- DATA FOR REVIEW -

--- --- ---

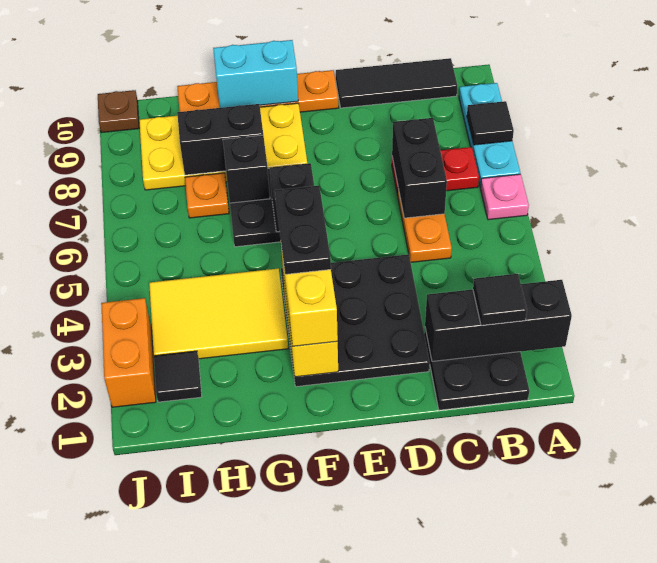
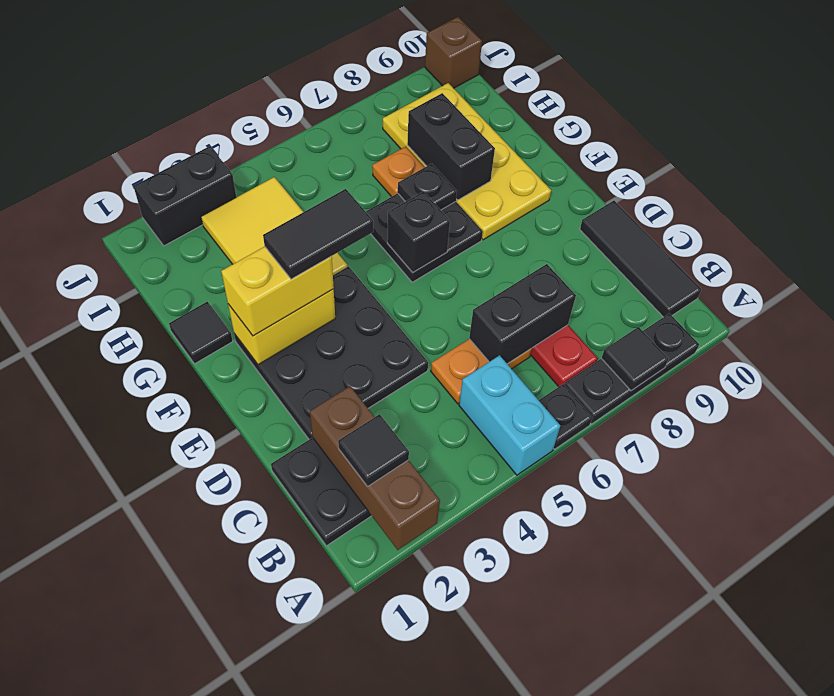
black brick A2:C2 level 2 -> brown brick A2:C2 level 2
pink plate A6 level 1 -> black plate A6 level 1
cyan plate A7:A9 level 1 -> black plate A7:A9 level 1
orange plate E10:H10 level 1 -> none
black plate F3:F4 level 4 -> black tile F3:F4 level 4
cyan brick F10:G10 level 2 -> cyan brick A5:B5 level 1
black brick G7 level 2 -> black plate G7 level 2
black tile I2 level 1 -> black tile G1 level 1
orange brick J2:J3 level 1 -> black brick J2:J3 level 1
brown plate J10 level 1 -> brown brick J10 level 1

--- --- ---

- GOAL OF THE EXERCISE -
Restate the listing above word for word. Leave the images out.

- RESPONSE TO THIS TASK -
black brick A2:C2 level 2 -> brown brick A2:C2 level 2
pink plate A6 level 1 -> black plate A6 level 1
cyan plate A7:A9 level 1 -> black plate A7:A9 level 1
orange plate E10:H10 level 1 -> none
black plate F3:F4 level 4 -> black tile F3:F4 level 4
cyan brick F10:G10 level 2 -> cyan brick A5:B5 level 1
black brick G7 level 2 -> black plate G7 level 2
black tile I2 level 1 -> black tile G1 level 1
orange brick J2:J3 level 1 -> black brick J2:J3 level 1
brown plate J10 level 1 -> brown brick J10 level 1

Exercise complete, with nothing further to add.